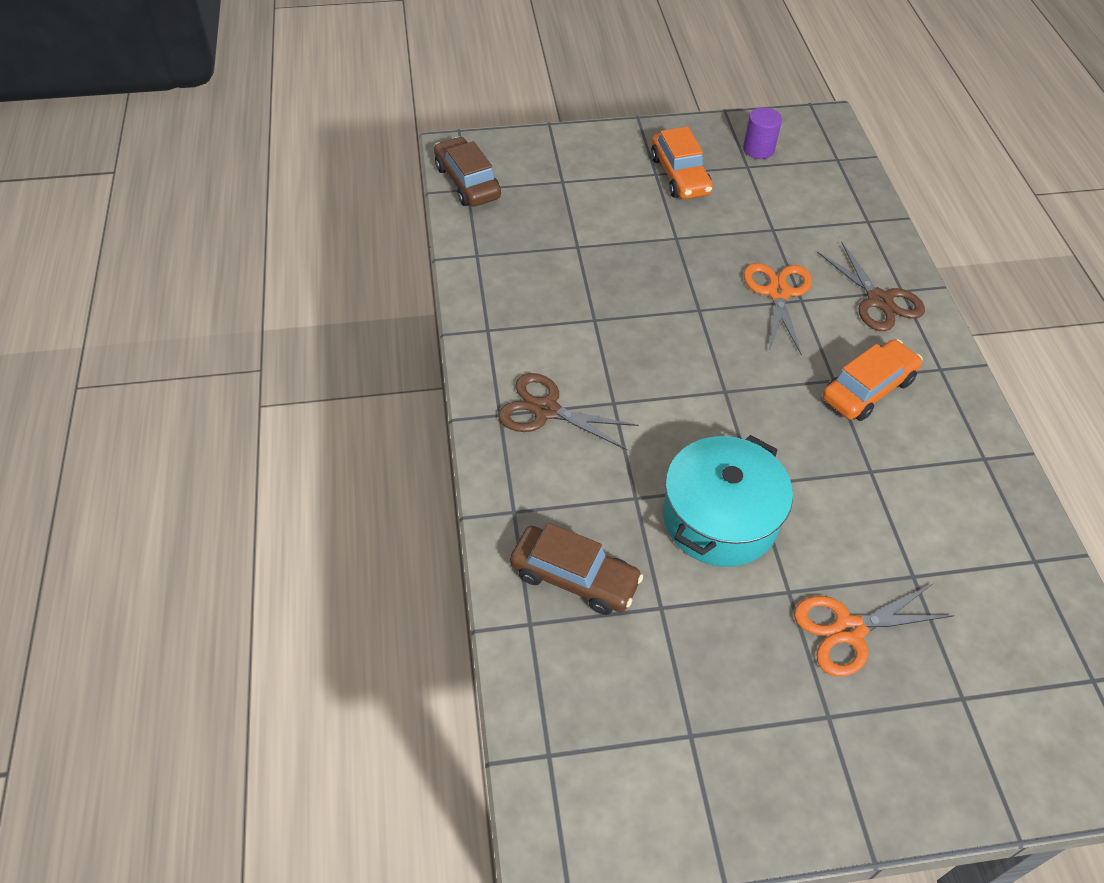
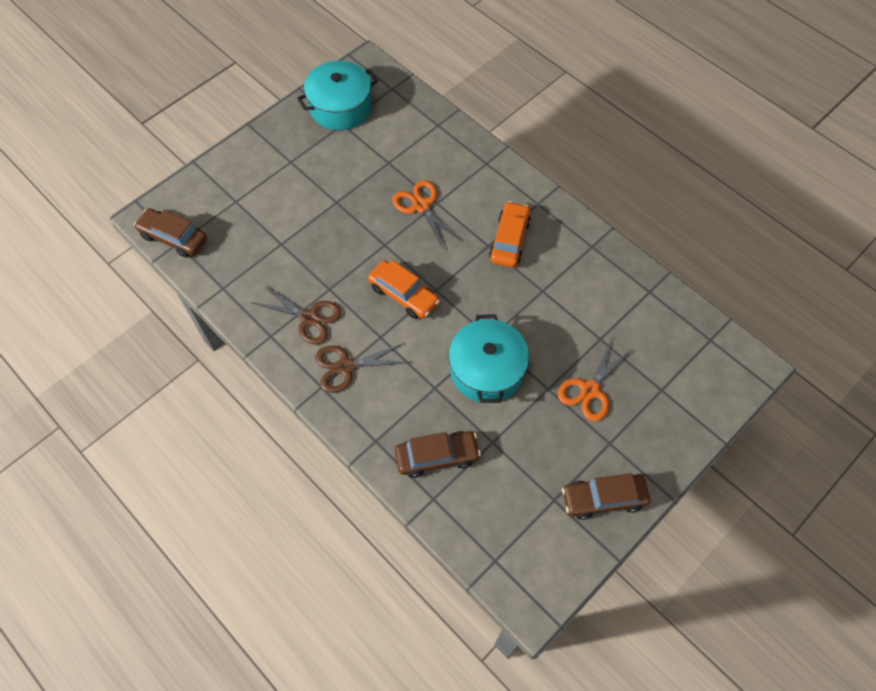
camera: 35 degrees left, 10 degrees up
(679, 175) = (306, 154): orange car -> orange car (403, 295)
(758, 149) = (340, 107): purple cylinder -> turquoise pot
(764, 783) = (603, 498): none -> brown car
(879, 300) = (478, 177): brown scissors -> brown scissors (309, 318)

⁂

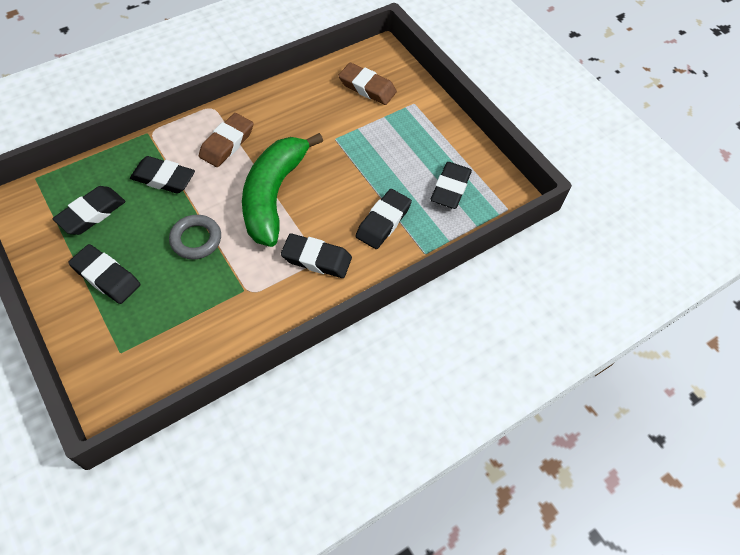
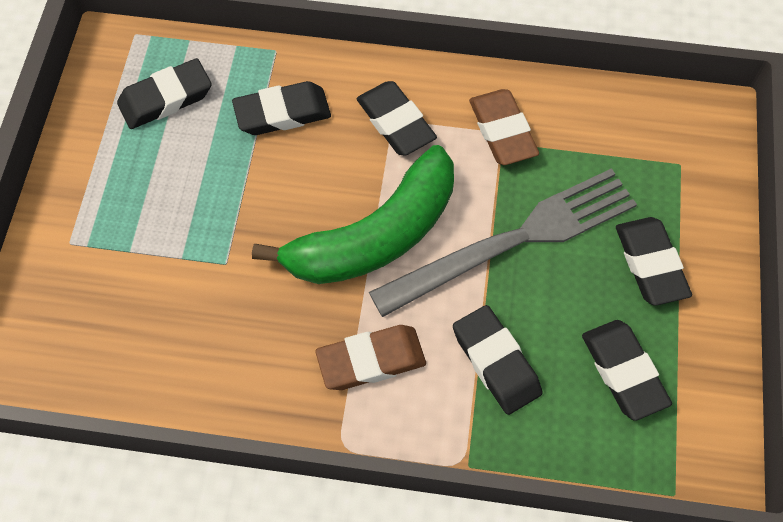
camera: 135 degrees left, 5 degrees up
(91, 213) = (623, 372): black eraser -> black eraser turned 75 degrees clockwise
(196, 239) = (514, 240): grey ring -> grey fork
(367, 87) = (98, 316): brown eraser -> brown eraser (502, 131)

⁂

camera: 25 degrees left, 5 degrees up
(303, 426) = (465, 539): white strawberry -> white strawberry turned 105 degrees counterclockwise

⁂

● **What this task involves**
For every line above that includes the string "camera", copy the line.

● **Written answer**
camera: 35 degrees left, 10 degrees up
camera: 135 degrees left, 5 degrees up
camera: 25 degrees left, 5 degrees up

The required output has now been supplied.